TASK INSTRUCTIONS: Every entry below should be printed again exactly as it reads.

DATA UNDER STUDY:
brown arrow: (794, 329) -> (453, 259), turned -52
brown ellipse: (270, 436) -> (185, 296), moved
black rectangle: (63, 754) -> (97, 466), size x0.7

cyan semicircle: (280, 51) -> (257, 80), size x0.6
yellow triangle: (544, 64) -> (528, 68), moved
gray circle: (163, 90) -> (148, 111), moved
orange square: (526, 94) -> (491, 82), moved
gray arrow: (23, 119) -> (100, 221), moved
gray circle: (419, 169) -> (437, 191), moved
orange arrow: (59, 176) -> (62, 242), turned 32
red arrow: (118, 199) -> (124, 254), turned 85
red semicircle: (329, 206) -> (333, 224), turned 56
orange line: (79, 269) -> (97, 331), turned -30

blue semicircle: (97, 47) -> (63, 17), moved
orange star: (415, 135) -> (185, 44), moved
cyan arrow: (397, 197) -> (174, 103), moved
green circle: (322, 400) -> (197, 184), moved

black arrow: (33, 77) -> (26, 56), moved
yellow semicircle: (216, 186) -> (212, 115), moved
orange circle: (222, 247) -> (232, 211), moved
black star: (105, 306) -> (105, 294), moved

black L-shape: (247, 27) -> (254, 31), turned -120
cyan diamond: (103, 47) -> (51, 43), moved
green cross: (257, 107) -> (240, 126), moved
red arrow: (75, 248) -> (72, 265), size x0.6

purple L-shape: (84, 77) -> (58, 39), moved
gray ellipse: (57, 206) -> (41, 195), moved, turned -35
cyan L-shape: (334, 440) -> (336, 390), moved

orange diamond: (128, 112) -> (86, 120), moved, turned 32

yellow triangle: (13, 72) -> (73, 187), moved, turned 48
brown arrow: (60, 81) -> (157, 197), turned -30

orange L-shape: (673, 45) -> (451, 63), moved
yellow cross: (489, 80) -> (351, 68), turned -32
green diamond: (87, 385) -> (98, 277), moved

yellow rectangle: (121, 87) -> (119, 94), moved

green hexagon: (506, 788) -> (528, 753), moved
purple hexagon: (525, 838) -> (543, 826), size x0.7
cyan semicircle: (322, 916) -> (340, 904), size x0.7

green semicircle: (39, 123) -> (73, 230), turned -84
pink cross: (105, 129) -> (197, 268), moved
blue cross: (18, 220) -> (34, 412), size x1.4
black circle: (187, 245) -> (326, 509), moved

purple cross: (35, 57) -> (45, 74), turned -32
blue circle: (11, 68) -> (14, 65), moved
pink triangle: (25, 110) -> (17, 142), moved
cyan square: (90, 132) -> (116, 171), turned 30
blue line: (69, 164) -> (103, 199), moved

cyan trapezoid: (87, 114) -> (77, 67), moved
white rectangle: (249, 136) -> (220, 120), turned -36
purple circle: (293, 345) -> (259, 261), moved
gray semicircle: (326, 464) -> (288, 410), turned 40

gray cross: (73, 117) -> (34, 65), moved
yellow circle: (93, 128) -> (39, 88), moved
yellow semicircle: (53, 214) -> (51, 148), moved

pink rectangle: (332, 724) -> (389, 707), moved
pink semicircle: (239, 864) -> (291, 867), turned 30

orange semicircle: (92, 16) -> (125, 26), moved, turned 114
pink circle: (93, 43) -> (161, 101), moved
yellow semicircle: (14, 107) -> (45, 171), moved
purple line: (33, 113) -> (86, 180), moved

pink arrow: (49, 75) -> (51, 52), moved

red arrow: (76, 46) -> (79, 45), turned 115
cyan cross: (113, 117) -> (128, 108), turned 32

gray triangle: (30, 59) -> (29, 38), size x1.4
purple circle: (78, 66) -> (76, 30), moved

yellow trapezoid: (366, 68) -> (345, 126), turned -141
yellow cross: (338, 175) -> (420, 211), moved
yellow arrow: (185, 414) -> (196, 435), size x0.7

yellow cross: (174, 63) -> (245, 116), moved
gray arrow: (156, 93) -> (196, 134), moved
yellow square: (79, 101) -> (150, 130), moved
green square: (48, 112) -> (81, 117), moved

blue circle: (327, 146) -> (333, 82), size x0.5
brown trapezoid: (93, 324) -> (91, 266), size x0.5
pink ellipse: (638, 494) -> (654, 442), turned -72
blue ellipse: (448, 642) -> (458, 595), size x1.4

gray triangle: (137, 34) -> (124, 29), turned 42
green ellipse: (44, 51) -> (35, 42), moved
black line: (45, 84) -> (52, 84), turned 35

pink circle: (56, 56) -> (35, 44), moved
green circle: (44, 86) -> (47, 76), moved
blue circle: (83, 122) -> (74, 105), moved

EXERCISE SOLUTION:
brown arrow: (794, 329) -> (453, 259), turned -52
brown ellipse: (270, 436) -> (185, 296), moved
black rectangle: (63, 754) -> (97, 466), size x0.7

cyan semicircle: (280, 51) -> (257, 80), size x0.6
yellow triangle: (544, 64) -> (528, 68), moved
gray circle: (163, 90) -> (148, 111), moved
orange square: (526, 94) -> (491, 82), moved
gray arrow: (23, 119) -> (100, 221), moved
gray circle: (419, 169) -> (437, 191), moved
orange arrow: (59, 176) -> (62, 242), turned 32
red arrow: (118, 199) -> (124, 254), turned 85
red semicircle: (329, 206) -> (333, 224), turned 56
orange line: (79, 269) -> (97, 331), turned -30

blue semicircle: (97, 47) -> (63, 17), moved
orange star: (415, 135) -> (185, 44), moved
cyan arrow: (397, 197) -> (174, 103), moved
green circle: (322, 400) -> (197, 184), moved

black arrow: (33, 77) -> (26, 56), moved
yellow semicircle: (216, 186) -> (212, 115), moved
orange circle: (222, 247) -> (232, 211), moved
black star: (105, 306) -> (105, 294), moved

black L-shape: (247, 27) -> (254, 31), turned -120
cyan diamond: (103, 47) -> (51, 43), moved
green cross: (257, 107) -> (240, 126), moved
red arrow: (75, 248) -> (72, 265), size x0.6

purple L-shape: (84, 77) -> (58, 39), moved
gray ellipse: (57, 206) -> (41, 195), moved, turned -35
cyan L-shape: (334, 440) -> (336, 390), moved

orange diamond: (128, 112) -> (86, 120), moved, turned 32

yellow triangle: (13, 72) -> (73, 187), moved, turned 48
brown arrow: (60, 81) -> (157, 197), turned -30

orange L-shape: (673, 45) -> (451, 63), moved
yellow cross: (489, 80) -> (351, 68), turned -32
green diamond: (87, 385) -> (98, 277), moved

yellow rectangle: (121, 87) -> (119, 94), moved

green hexagon: (506, 788) -> (528, 753), moved
purple hexagon: (525, 838) -> (543, 826), size x0.7
cyan semicircle: (322, 916) -> (340, 904), size x0.7

green semicircle: (39, 123) -> (73, 230), turned -84
pink cross: (105, 129) -> (197, 268), moved
blue cross: (18, 220) -> (34, 412), size x1.4
black circle: (187, 245) -> (326, 509), moved

purple cross: (35, 57) -> (45, 74), turned -32
blue circle: (11, 68) -> (14, 65), moved
pink triangle: (25, 110) -> (17, 142), moved
cyan square: (90, 132) -> (116, 171), turned 30
blue line: (69, 164) -> (103, 199), moved

cyan trapezoid: (87, 114) -> (77, 67), moved
white rectangle: (249, 136) -> (220, 120), turned -36
purple circle: (293, 345) -> (259, 261), moved
gray semicircle: (326, 464) -> (288, 410), turned 40

gray cross: (73, 117) -> (34, 65), moved
yellow circle: (93, 128) -> (39, 88), moved
yellow semicircle: (53, 214) -> (51, 148), moved

pink rectangle: (332, 724) -> (389, 707), moved
pink semicircle: (239, 864) -> (291, 867), turned 30

orange semicircle: (92, 16) -> (125, 26), moved, turned 114
pink circle: (93, 43) -> (161, 101), moved
yellow semicircle: (14, 107) -> (45, 171), moved
purple line: (33, 113) -> (86, 180), moved

pink arrow: (49, 75) -> (51, 52), moved

red arrow: (76, 46) -> (79, 45), turned 115
cyan cross: (113, 117) -> (128, 108), turned 32

gray triangle: (30, 59) -> (29, 38), size x1.4
purple circle: (78, 66) -> (76, 30), moved

yellow trapezoid: (366, 68) -> (345, 126), turned -141
yellow cross: (338, 175) -> (420, 211), moved
yellow arrow: (185, 414) -> (196, 435), size x0.7

yellow cross: (174, 63) -> (245, 116), moved
gray arrow: (156, 93) -> (196, 134), moved
yellow square: (79, 101) -> (150, 130), moved
green square: (48, 112) -> (81, 117), moved

blue circle: (327, 146) -> (333, 82), size x0.5
brown trapezoid: (93, 324) -> (91, 266), size x0.5
pink ellipse: (638, 494) -> (654, 442), turned -72
blue ellipse: (448, 642) -> (458, 595), size x1.4

gray triangle: (137, 34) -> (124, 29), turned 42
green ellipse: (44, 51) -> (35, 42), moved
black line: (45, 84) -> (52, 84), turned 35

pink circle: (56, 56) -> (35, 44), moved
green circle: (44, 86) -> (47, 76), moved
blue circle: (83, 122) -> (74, 105), moved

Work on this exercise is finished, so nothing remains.